DATA FOR THE TASK START
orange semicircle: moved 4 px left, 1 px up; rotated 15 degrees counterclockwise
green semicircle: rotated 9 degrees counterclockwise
DATA FOR THE TASK END
DATA FOR THE TASK START
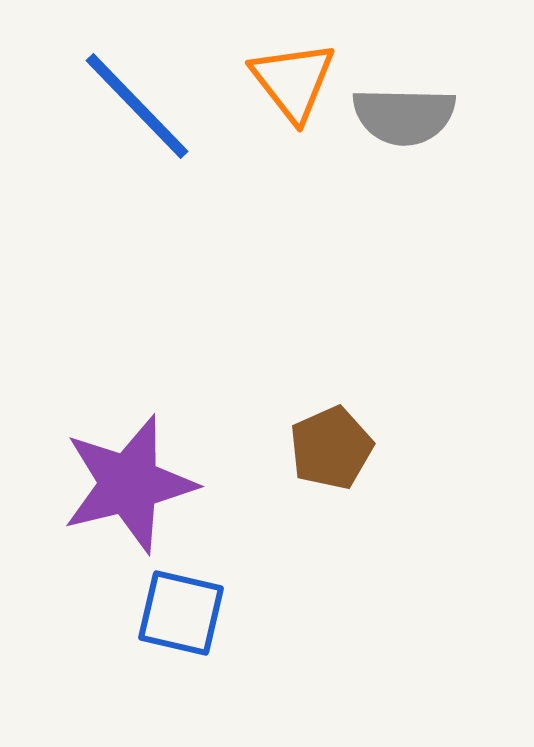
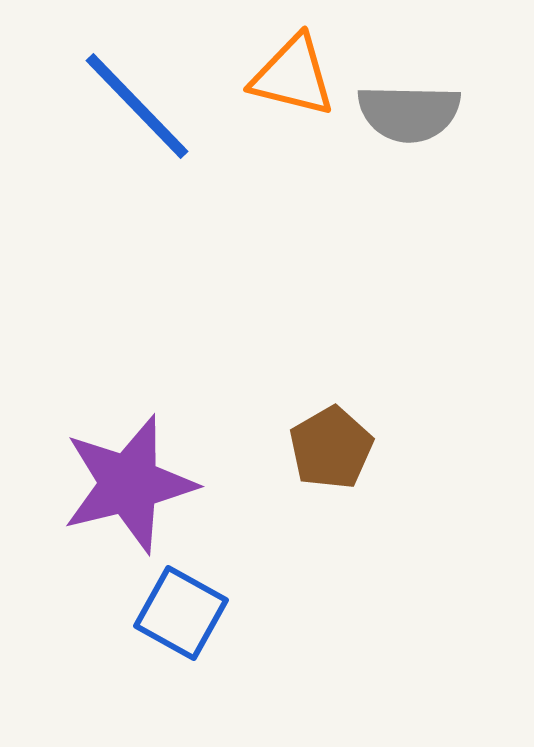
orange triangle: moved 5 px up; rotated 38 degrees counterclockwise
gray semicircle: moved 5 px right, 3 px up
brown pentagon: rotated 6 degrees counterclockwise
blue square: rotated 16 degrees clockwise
DATA FOR THE TASK END
→ **PROBLEM TO SOLVE**: Going down the listing above, begin printing at the line with "orange triangle: moved" and finish with the line with "blue square: rotated 16 degrees clockwise", exactly as they appear.

→ **ANSWER TO THE PROBLEM**:
orange triangle: moved 5 px up; rotated 38 degrees counterclockwise
gray semicircle: moved 5 px right, 3 px up
brown pentagon: rotated 6 degrees counterclockwise
blue square: rotated 16 degrees clockwise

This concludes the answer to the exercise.